## Records for processing
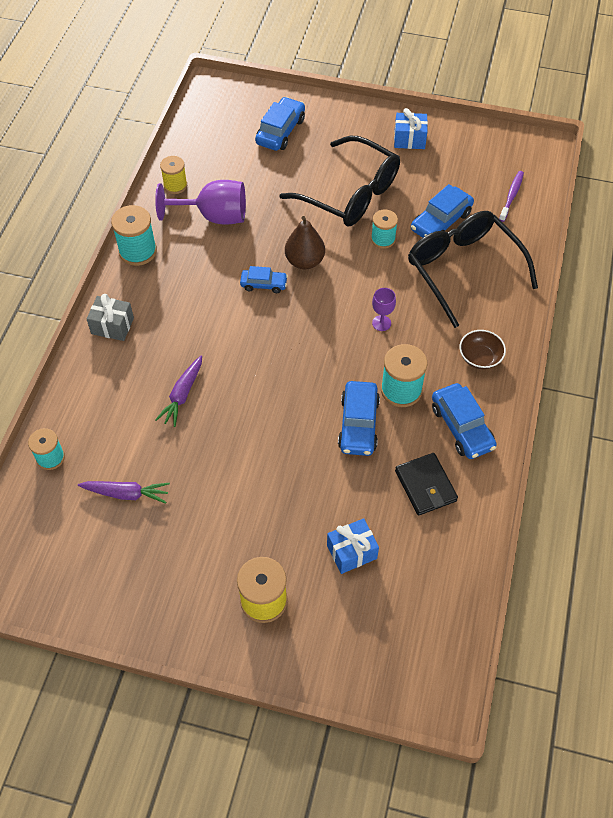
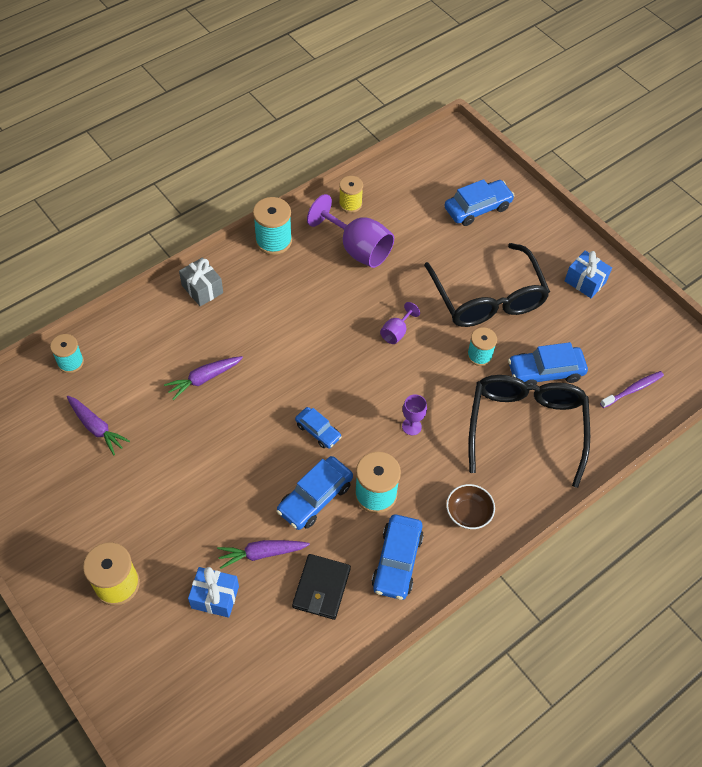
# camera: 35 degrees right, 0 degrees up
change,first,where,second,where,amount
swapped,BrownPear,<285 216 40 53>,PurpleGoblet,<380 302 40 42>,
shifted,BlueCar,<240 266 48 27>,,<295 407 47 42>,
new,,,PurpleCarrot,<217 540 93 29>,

## How to complete this task
The entries are to be restated word for word, with pictures omitted.

## The answer
# camera: 35 degrees right, 0 degrees up
change,first,where,second,where,amount
swapped,BrownPear,<285 216 40 53>,PurpleGoblet,<380 302 40 42>,
shifted,BlueCar,<240 266 48 27>,,<295 407 47 42>,
new,,,PurpleCarrot,<217 540 93 29>,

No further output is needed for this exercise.